▼

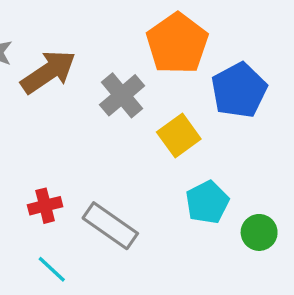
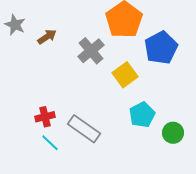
brown arrow: (48, 72) -> (47, 37), size x0.6
cyan line: (52, 269) -> (50, 143), moved

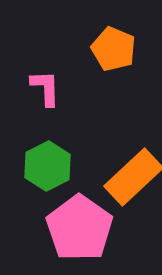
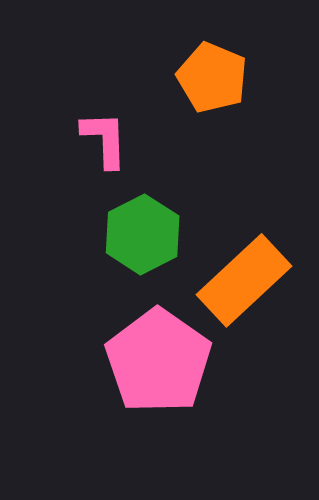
green hexagon: (47, 166) -> (143, 234), moved

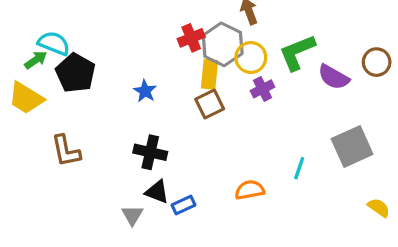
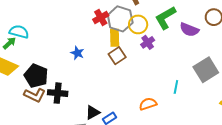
black pentagon: (75, 73) -> (36, 76), moved
brown L-shape: (66, 151) -> (35, 95), turned -45
black cross: (150, 152) -> (58, 93), moved
black triangle: (157, 192) -> (93, 112), turned -42

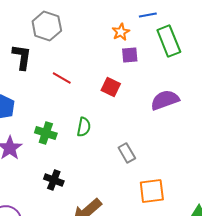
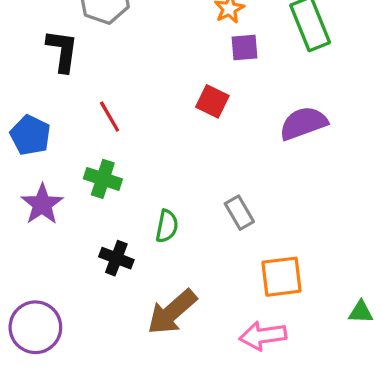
red line: (62, 78) -> (110, 117), moved, turned 30
green semicircle: (84, 127) -> (167, 226), moved

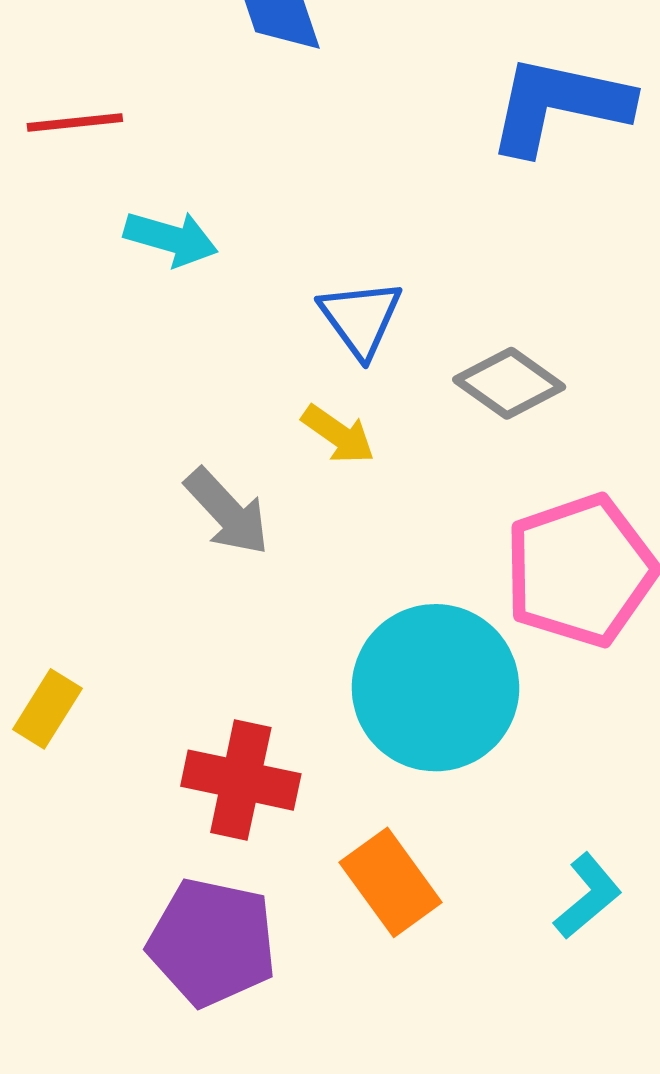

▲

◆ What the task asks ◆
What you give back should be exactly the lines from the top of the data above down to and including the line with "black triangle: (157, 192)", minus any pictures.

◆ Response to the exercise ◆
brown arrow: (48, 72) -> (47, 37), size x0.6
cyan line: (52, 269) -> (50, 143), moved

green hexagon: (47, 166) -> (143, 234), moved

black pentagon: (75, 73) -> (36, 76), moved
brown L-shape: (66, 151) -> (35, 95), turned -45
black cross: (150, 152) -> (58, 93), moved
black triangle: (157, 192) -> (93, 112), turned -42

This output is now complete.